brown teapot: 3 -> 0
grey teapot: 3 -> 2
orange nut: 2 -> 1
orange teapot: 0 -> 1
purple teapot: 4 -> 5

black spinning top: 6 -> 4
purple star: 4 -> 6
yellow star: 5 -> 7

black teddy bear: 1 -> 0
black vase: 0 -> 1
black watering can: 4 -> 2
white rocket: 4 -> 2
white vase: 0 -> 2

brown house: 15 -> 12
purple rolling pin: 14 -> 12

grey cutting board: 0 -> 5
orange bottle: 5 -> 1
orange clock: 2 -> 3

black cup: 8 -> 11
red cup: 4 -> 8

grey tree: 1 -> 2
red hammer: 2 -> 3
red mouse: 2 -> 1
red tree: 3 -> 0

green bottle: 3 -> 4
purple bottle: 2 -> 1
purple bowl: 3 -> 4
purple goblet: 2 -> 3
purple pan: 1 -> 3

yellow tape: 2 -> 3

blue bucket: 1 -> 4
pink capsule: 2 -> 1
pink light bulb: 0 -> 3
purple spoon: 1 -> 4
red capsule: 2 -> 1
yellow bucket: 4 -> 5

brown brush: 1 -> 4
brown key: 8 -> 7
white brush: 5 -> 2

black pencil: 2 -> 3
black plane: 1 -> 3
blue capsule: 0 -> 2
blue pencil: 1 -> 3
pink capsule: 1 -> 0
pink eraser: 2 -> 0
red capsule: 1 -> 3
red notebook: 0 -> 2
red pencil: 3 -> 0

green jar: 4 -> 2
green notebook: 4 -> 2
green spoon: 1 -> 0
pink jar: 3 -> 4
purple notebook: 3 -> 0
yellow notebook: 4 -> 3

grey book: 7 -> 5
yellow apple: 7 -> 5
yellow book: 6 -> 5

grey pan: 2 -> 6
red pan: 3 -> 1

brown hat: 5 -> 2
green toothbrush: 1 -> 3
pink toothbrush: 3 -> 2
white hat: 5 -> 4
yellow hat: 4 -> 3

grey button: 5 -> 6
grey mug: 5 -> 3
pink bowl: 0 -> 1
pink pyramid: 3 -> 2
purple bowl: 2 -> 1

========

Exercise details — Give back, word for word, the lines from the one with "brown key: 8 -> 7" through the last line of the entries, both included, and no other line.

Reply —
brown key: 8 -> 7
white brush: 5 -> 2

black pencil: 2 -> 3
black plane: 1 -> 3
blue capsule: 0 -> 2
blue pencil: 1 -> 3
pink capsule: 1 -> 0
pink eraser: 2 -> 0
red capsule: 1 -> 3
red notebook: 0 -> 2
red pencil: 3 -> 0

green jar: 4 -> 2
green notebook: 4 -> 2
green spoon: 1 -> 0
pink jar: 3 -> 4
purple notebook: 3 -> 0
yellow notebook: 4 -> 3

grey book: 7 -> 5
yellow apple: 7 -> 5
yellow book: 6 -> 5

grey pan: 2 -> 6
red pan: 3 -> 1

brown hat: 5 -> 2
green toothbrush: 1 -> 3
pink toothbrush: 3 -> 2
white hat: 5 -> 4
yellow hat: 4 -> 3

grey button: 5 -> 6
grey mug: 5 -> 3
pink bowl: 0 -> 1
pink pyramid: 3 -> 2
purple bowl: 2 -> 1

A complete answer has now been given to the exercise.